▶ [EXERCISE]:
Copy out all of the records. Keep every word exact.

▶ [GIVEN ENTRIES]:

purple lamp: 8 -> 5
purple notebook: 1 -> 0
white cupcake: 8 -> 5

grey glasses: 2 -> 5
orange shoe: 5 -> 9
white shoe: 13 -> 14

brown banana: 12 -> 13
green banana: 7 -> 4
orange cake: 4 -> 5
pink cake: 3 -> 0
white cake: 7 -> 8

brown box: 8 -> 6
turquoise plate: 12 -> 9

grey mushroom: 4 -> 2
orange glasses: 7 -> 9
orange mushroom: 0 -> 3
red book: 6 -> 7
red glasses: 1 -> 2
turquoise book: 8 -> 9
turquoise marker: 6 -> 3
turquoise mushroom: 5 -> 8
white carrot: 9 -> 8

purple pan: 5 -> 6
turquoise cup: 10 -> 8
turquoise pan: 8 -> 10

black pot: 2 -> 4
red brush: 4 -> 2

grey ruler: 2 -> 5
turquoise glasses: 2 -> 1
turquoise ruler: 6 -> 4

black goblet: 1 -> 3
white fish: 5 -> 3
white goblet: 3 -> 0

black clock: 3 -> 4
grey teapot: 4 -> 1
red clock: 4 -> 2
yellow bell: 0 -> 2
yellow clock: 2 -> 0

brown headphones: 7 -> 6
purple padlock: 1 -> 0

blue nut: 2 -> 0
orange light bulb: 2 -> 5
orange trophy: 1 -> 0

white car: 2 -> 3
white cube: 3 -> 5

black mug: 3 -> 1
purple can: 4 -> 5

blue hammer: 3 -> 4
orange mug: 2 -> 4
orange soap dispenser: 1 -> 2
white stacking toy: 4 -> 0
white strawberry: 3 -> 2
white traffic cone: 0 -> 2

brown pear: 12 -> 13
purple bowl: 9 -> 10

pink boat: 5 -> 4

▶ [TASK SOLUTION]:
purple lamp: 8 -> 5
purple notebook: 1 -> 0
white cupcake: 8 -> 5

grey glasses: 2 -> 5
orange shoe: 5 -> 9
white shoe: 13 -> 14

brown banana: 12 -> 13
green banana: 7 -> 4
orange cake: 4 -> 5
pink cake: 3 -> 0
white cake: 7 -> 8

brown box: 8 -> 6
turquoise plate: 12 -> 9

grey mushroom: 4 -> 2
orange glasses: 7 -> 9
orange mushroom: 0 -> 3
red book: 6 -> 7
red glasses: 1 -> 2
turquoise book: 8 -> 9
turquoise marker: 6 -> 3
turquoise mushroom: 5 -> 8
white carrot: 9 -> 8

purple pan: 5 -> 6
turquoise cup: 10 -> 8
turquoise pan: 8 -> 10

black pot: 2 -> 4
red brush: 4 -> 2

grey ruler: 2 -> 5
turquoise glasses: 2 -> 1
turquoise ruler: 6 -> 4

black goblet: 1 -> 3
white fish: 5 -> 3
white goblet: 3 -> 0

black clock: 3 -> 4
grey teapot: 4 -> 1
red clock: 4 -> 2
yellow bell: 0 -> 2
yellow clock: 2 -> 0

brown headphones: 7 -> 6
purple padlock: 1 -> 0

blue nut: 2 -> 0
orange light bulb: 2 -> 5
orange trophy: 1 -> 0

white car: 2 -> 3
white cube: 3 -> 5

black mug: 3 -> 1
purple can: 4 -> 5

blue hammer: 3 -> 4
orange mug: 2 -> 4
orange soap dispenser: 1 -> 2
white stacking toy: 4 -> 0
white strawberry: 3 -> 2
white traffic cone: 0 -> 2

brown pear: 12 -> 13
purple bowl: 9 -> 10

pink boat: 5 -> 4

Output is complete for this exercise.